Using the listing below, set down exactly the lines starting at the line that contains "R1: 68k (N_2, VCC) -> 100k (N_2, VCC)" and ending at the line that contains "R25: 330 (N_5, N_8) -> 1k (N_5, N_8)", both included, and no others.

- _Exercise inputs_
-------------------------
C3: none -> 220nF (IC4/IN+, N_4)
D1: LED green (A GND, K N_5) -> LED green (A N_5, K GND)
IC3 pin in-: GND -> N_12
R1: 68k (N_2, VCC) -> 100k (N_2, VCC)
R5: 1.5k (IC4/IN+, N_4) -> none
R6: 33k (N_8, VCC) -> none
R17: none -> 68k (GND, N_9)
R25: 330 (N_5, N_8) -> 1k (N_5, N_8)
-------------------------
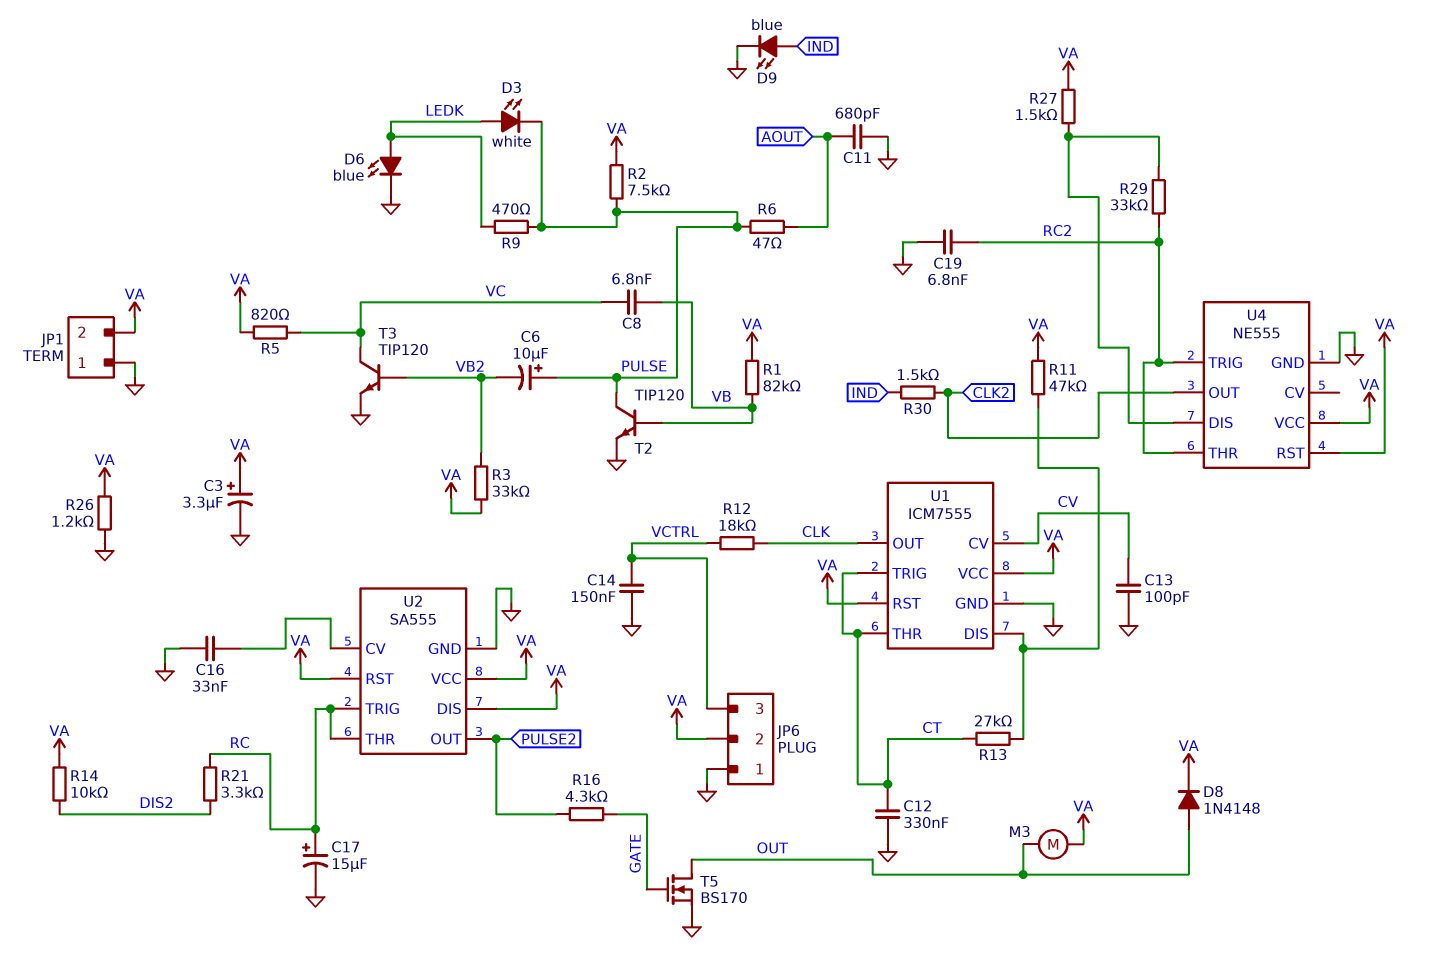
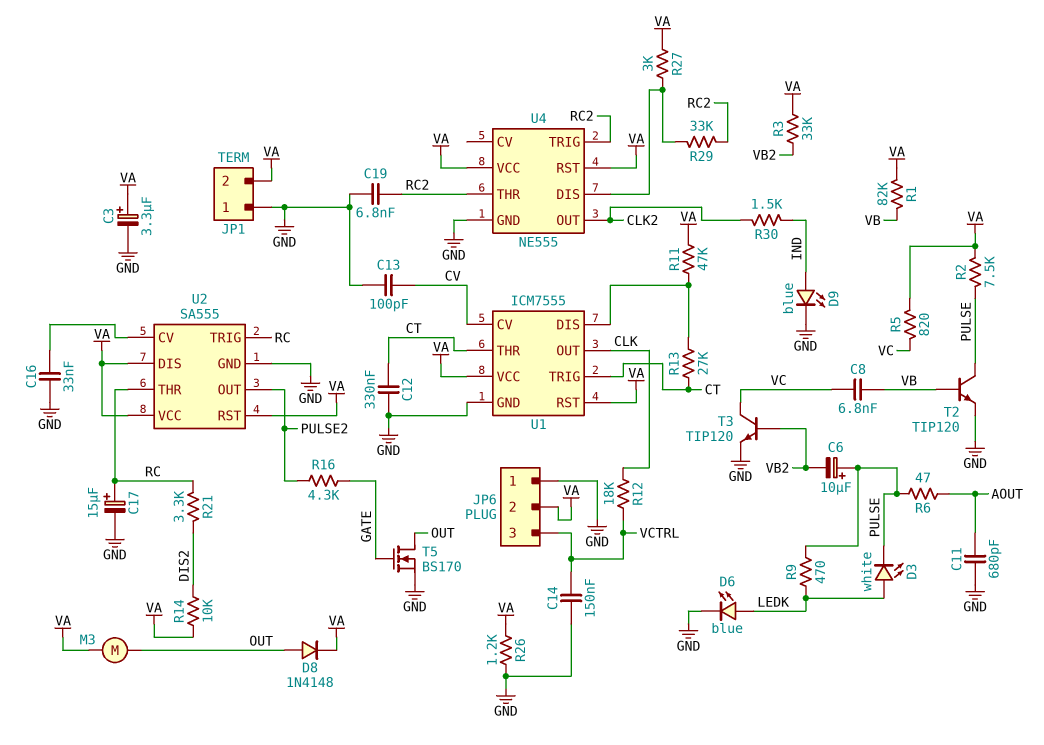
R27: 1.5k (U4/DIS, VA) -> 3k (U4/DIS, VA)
-------------------------
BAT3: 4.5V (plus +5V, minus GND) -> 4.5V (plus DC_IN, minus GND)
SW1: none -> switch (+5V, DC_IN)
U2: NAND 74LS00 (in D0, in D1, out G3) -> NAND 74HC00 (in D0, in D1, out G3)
-------------------------
- _Reply_
R1: 68k (N_2, VCC) -> 100k (N_2, VCC)
R5: 1.5k (IC4/IN+, N_4) -> none
R6: 33k (N_8, VCC) -> none
R17: none -> 68k (GND, N_9)
R25: 330 (N_5, N_8) -> 1k (N_5, N_8)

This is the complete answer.